%%

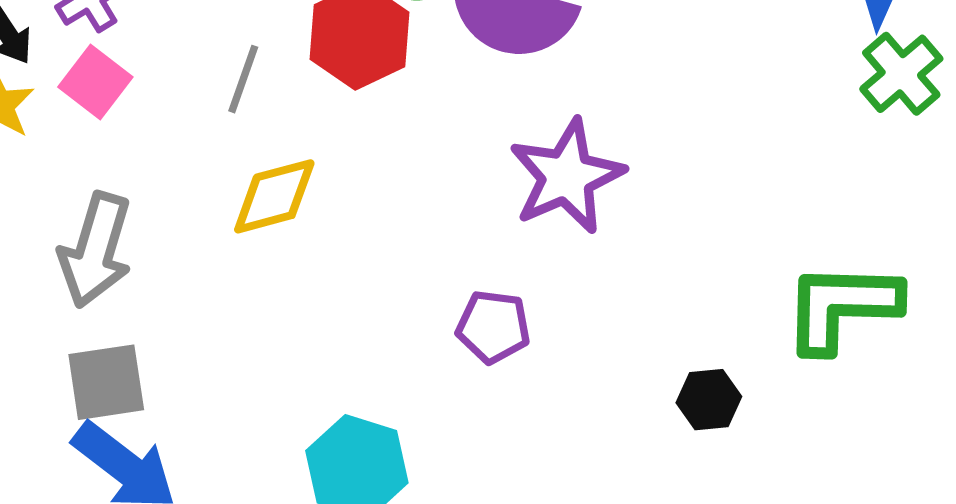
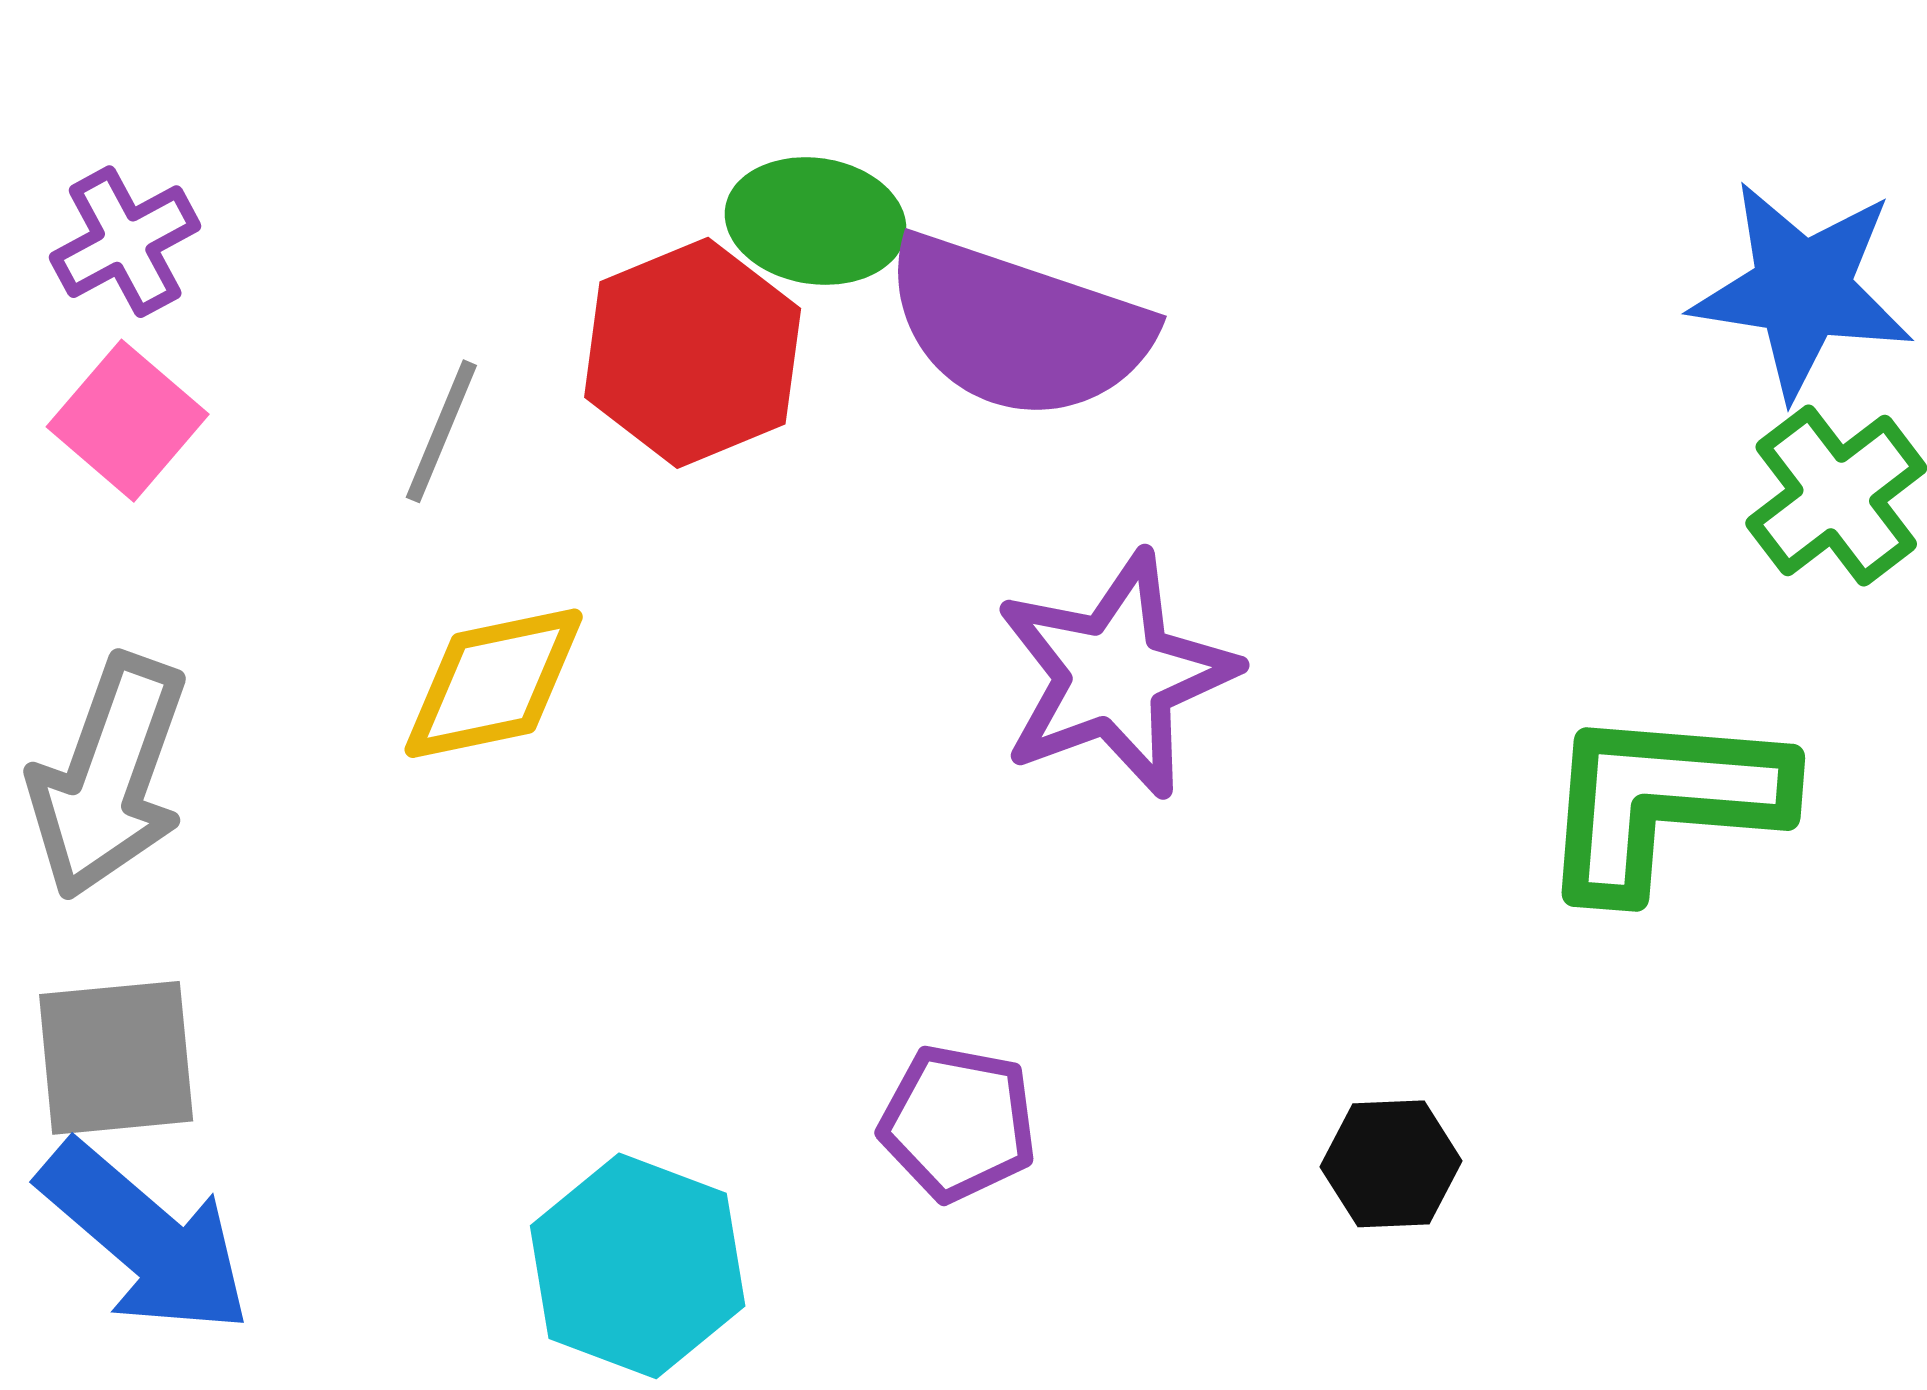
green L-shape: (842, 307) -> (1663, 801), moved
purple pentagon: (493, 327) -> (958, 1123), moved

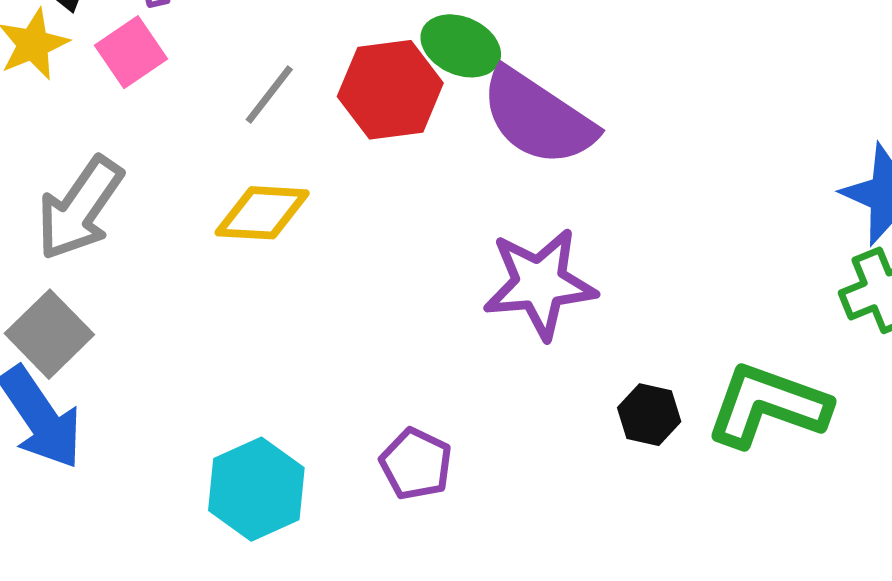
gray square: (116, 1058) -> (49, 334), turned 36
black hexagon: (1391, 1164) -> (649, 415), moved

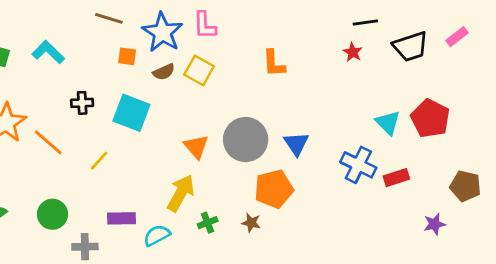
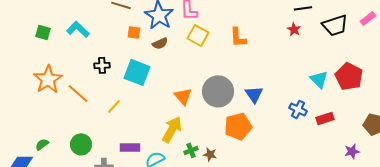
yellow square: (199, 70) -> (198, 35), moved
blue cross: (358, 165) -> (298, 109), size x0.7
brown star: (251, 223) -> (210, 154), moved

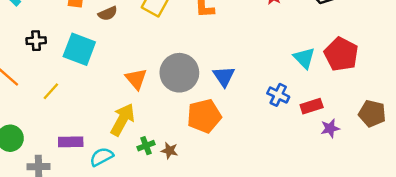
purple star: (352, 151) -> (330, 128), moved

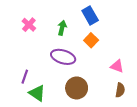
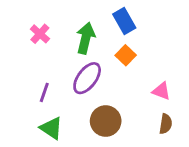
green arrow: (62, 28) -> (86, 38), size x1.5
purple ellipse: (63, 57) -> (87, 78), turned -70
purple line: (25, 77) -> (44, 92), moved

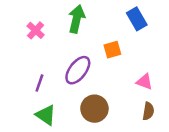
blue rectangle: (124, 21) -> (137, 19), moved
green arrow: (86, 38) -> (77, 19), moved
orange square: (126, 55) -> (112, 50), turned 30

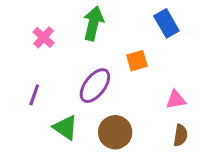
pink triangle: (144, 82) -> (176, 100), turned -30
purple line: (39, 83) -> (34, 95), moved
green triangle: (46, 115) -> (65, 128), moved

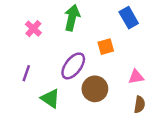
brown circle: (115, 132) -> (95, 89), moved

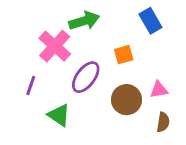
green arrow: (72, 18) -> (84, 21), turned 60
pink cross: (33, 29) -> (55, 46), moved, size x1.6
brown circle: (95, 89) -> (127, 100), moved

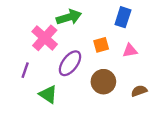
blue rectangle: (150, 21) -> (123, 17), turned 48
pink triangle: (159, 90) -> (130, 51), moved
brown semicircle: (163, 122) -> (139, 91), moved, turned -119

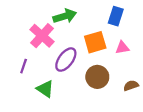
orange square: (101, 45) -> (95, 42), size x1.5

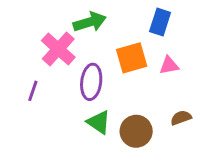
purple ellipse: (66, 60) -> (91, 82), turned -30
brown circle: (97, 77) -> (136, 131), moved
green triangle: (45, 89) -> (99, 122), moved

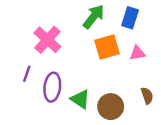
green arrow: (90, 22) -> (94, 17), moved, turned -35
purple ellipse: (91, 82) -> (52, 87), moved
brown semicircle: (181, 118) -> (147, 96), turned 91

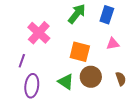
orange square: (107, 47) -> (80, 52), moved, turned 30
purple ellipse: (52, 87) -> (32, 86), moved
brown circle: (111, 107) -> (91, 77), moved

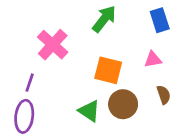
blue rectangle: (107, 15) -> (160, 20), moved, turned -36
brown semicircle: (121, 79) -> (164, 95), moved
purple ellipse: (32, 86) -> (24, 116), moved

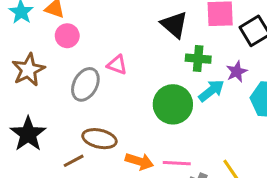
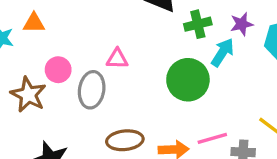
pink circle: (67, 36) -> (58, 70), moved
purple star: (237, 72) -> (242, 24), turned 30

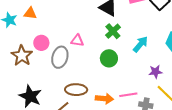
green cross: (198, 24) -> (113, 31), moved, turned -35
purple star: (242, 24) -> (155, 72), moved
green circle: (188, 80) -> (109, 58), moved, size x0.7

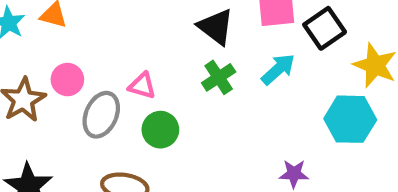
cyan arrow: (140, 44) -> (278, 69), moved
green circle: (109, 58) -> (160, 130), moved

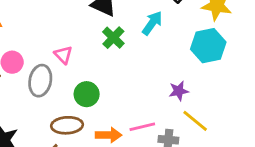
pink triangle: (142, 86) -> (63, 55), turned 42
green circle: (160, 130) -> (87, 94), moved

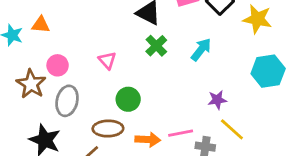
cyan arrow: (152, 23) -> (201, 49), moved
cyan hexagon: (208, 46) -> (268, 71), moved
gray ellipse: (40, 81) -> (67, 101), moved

%%

▸ **WHAT NEEDS TO BE DONE**
Without the pictures, write out the listing exactly as it appears above.

▸ **RESULT OF THE TASK**
green L-shape: (842, 307) -> (1663, 801), moved
purple pentagon: (493, 327) -> (958, 1123), moved

gray square: (116, 1058) -> (49, 334), turned 36
black hexagon: (1391, 1164) -> (649, 415), moved

yellow square: (199, 70) -> (198, 35), moved
blue cross: (358, 165) -> (298, 109), size x0.7
brown star: (251, 223) -> (210, 154), moved

purple star: (352, 151) -> (330, 128), moved

green arrow: (62, 28) -> (86, 38), size x1.5
purple ellipse: (63, 57) -> (87, 78), turned -70
purple line: (25, 77) -> (44, 92), moved

blue rectangle: (124, 21) -> (137, 19), moved
green arrow: (86, 38) -> (77, 19), moved
orange square: (126, 55) -> (112, 50), turned 30

pink triangle: (144, 82) -> (176, 100), turned -30
purple line: (39, 83) -> (34, 95), moved
green triangle: (46, 115) -> (65, 128), moved

brown circle: (115, 132) -> (95, 89), moved

green arrow: (72, 18) -> (84, 21), turned 60
pink cross: (33, 29) -> (55, 46), moved, size x1.6
brown circle: (95, 89) -> (127, 100), moved

blue rectangle: (150, 21) -> (123, 17), turned 48
pink triangle: (159, 90) -> (130, 51), moved
brown semicircle: (163, 122) -> (139, 91), moved, turned -119

orange square: (101, 45) -> (95, 42), size x1.5

purple ellipse: (66, 60) -> (91, 82), turned -30
brown circle: (97, 77) -> (136, 131), moved
green triangle: (45, 89) -> (99, 122), moved

green arrow: (90, 22) -> (94, 17), moved, turned -35
purple ellipse: (91, 82) -> (52, 87), moved
brown semicircle: (181, 118) -> (147, 96), turned 91

orange square: (107, 47) -> (80, 52), moved, turned 30
purple ellipse: (52, 87) -> (32, 86), moved
brown circle: (111, 107) -> (91, 77), moved

blue rectangle: (107, 15) -> (160, 20), moved, turned -36
brown semicircle: (121, 79) -> (164, 95), moved
purple ellipse: (32, 86) -> (24, 116), moved

pink circle: (67, 36) -> (58, 70), moved
purple star: (237, 72) -> (242, 24), turned 30

green cross: (198, 24) -> (113, 31), moved, turned -35
purple star: (242, 24) -> (155, 72), moved
green circle: (188, 80) -> (109, 58), moved, size x0.7

cyan arrow: (140, 44) -> (278, 69), moved
green circle: (109, 58) -> (160, 130), moved

pink triangle: (142, 86) -> (63, 55), turned 42
green circle: (160, 130) -> (87, 94), moved

cyan arrow: (152, 23) -> (201, 49), moved
cyan hexagon: (208, 46) -> (268, 71), moved
gray ellipse: (40, 81) -> (67, 101), moved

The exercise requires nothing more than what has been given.